**Exercise materials:**
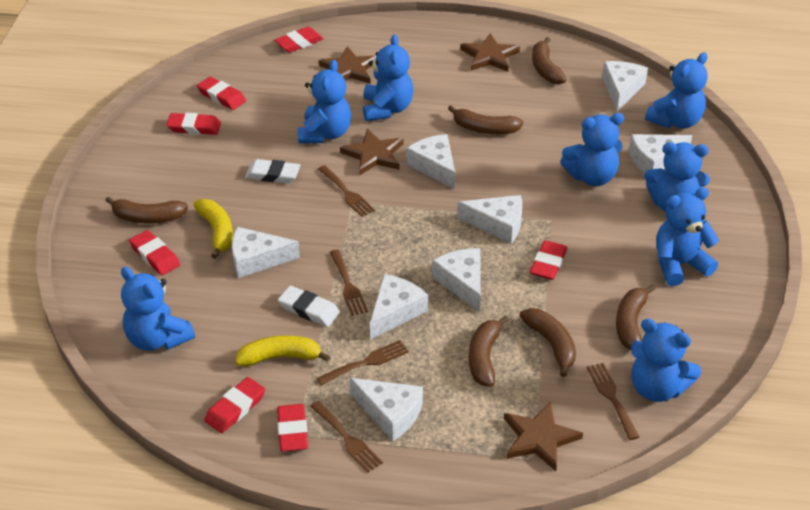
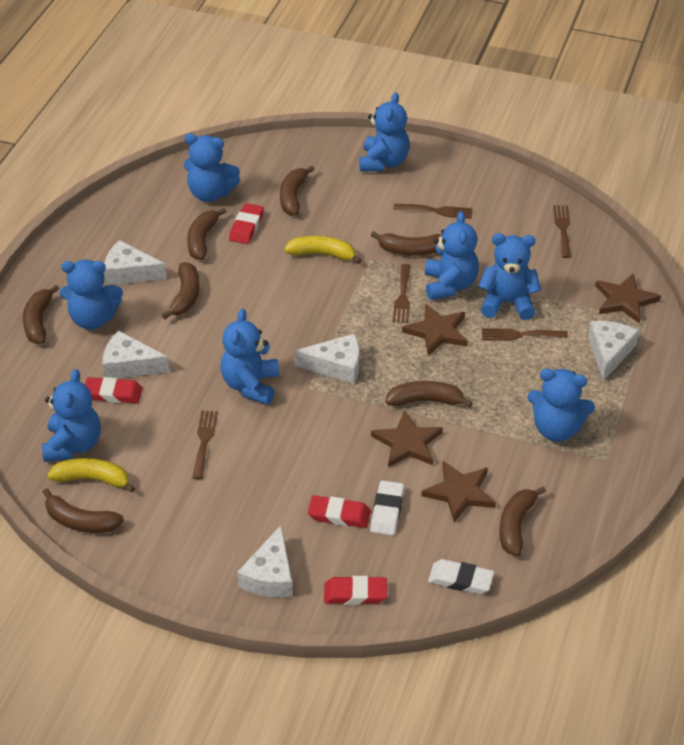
brown banana: [105,196,188,224] [448,105,523,134] [469,315,509,387] [519,308,576,377] [532,37,567,85] [616,284,655,350] = 6 -> [23,285,59,344] [43,488,124,533] [162,262,200,319] [187,208,227,260] [280,166,314,216] [371,231,442,256] [386,381,473,408] [499,486,546,556] = 8
red eraser: [129,230,180,275] [166,113,221,135] [197,77,246,110] [204,377,265,433] [274,26,323,53] [277,404,308,452] [530,240,567,280] = 7 -> [85,377,143,403] [229,203,264,244] [308,495,371,528] [324,576,387,605] = 4
white cheese: [232,227,300,278] [350,378,423,441] [370,274,428,339] [406,134,455,189] [432,248,481,313] [457,195,522,244] [602,61,648,111] [629,134,692,174] = 8 -> [103,331,169,378] [104,240,167,285] [237,525,293,598] [295,334,359,384] [588,321,639,381] = 5

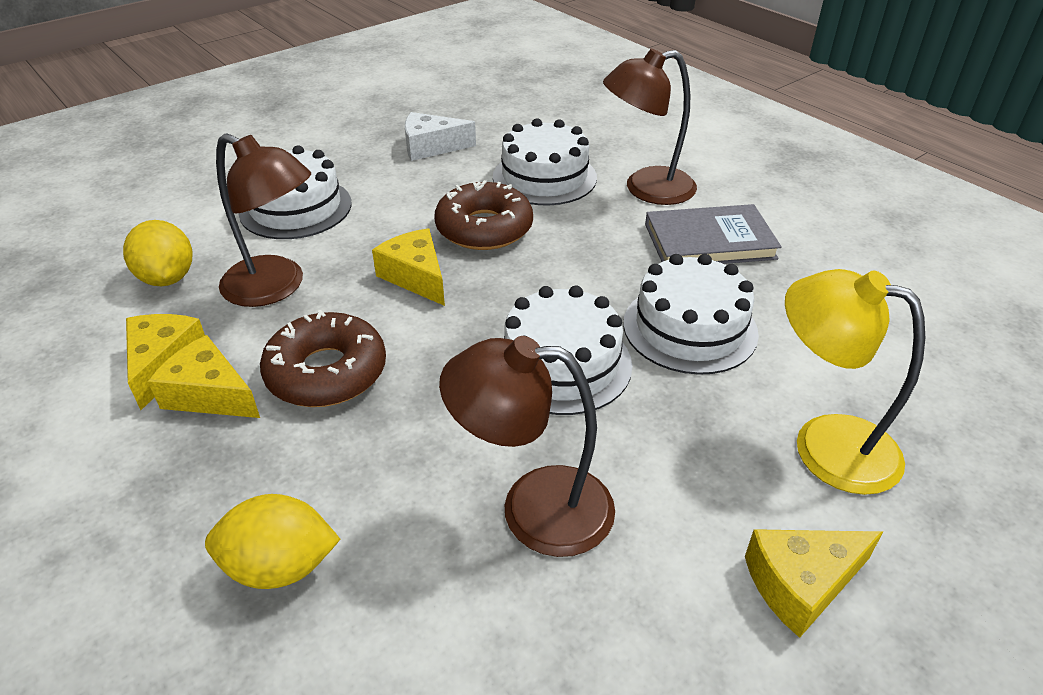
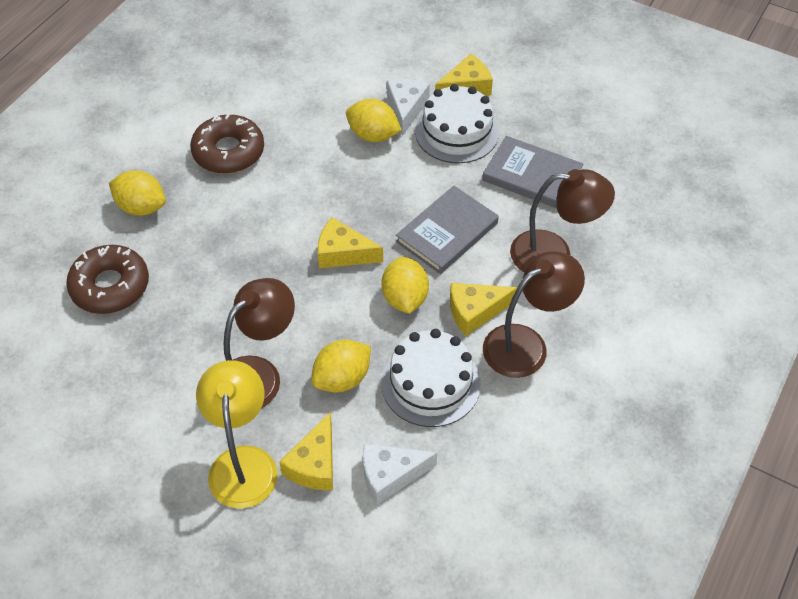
grey book: [645,204,781,264] = 1 -> [396,186,499,274] [482,136,584,208] = 2
white cake: [239,145,352,239] [493,118,597,205] [503,286,632,415] [623,254,759,375] = 4 -> [382,329,481,427] [415,84,499,163] = 2
white cheese: [405,112,476,161] = 1 -> [363,444,437,505] [387,79,430,136] = 2
yellow lemon: [123,220,192,286] [205,494,341,589] = 2 -> [109,170,166,216] [311,340,371,393] [346,99,402,142] [381,257,429,314] = 4

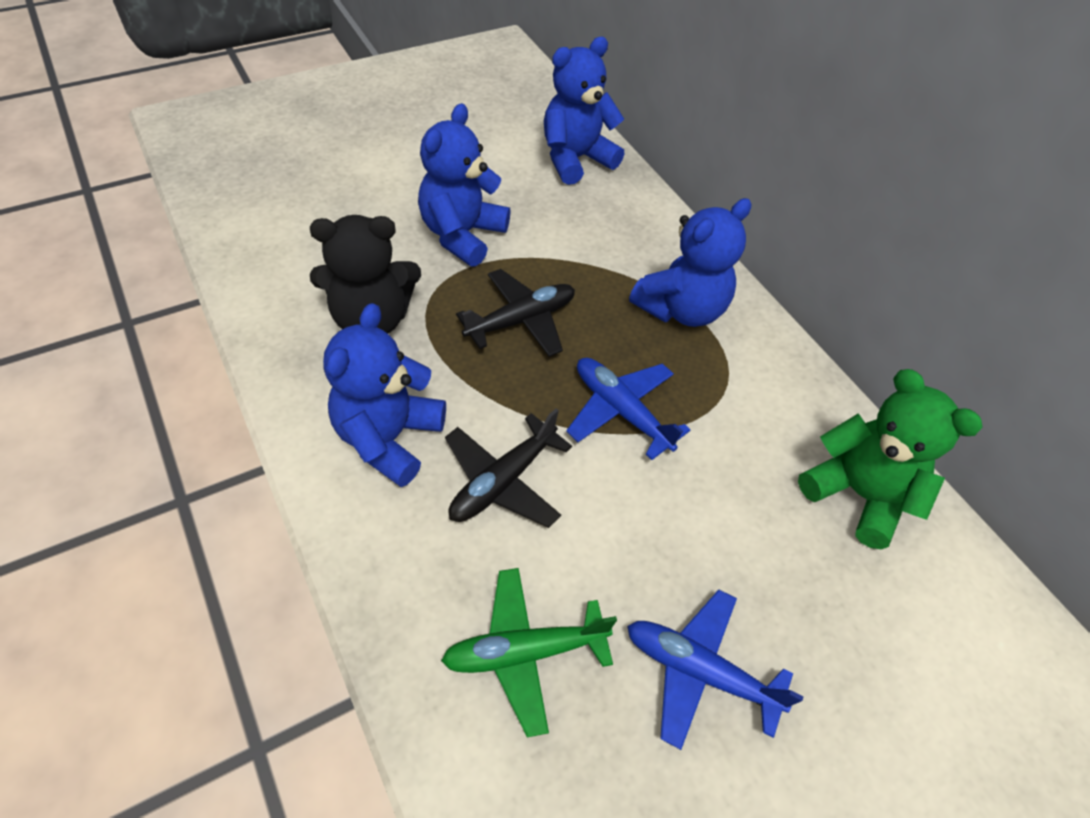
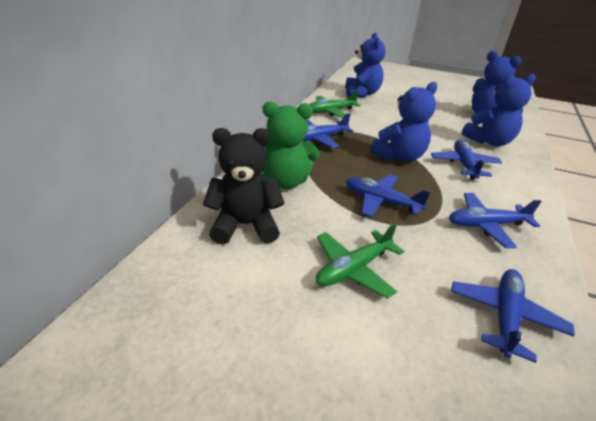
black plane: [445,408,572,528] [456,269,575,357] = 2 -> none = 0
blue plane: [566,358,690,460] [627,590,803,750] = 2 -> [302,113,353,148] [346,174,431,217] [431,140,502,180] [449,193,541,248] [451,269,575,363] = 5
green plane: [441,568,617,737] = 1 -> [310,90,361,118] [316,223,404,299] = 2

**Task goal:**
Taking the entries above, extract every line from the one bearing "yellow lemon: [123,220,192,286]" through the one bearing "black plane: [445,408,572,528]", exactly, with no pictures.

**Exercise answer:**
yellow lemon: [123,220,192,286] [205,494,341,589] = 2 -> [109,170,166,216] [311,340,371,393] [346,99,402,142] [381,257,429,314] = 4

black plane: [445,408,572,528] [456,269,575,357] = 2 -> none = 0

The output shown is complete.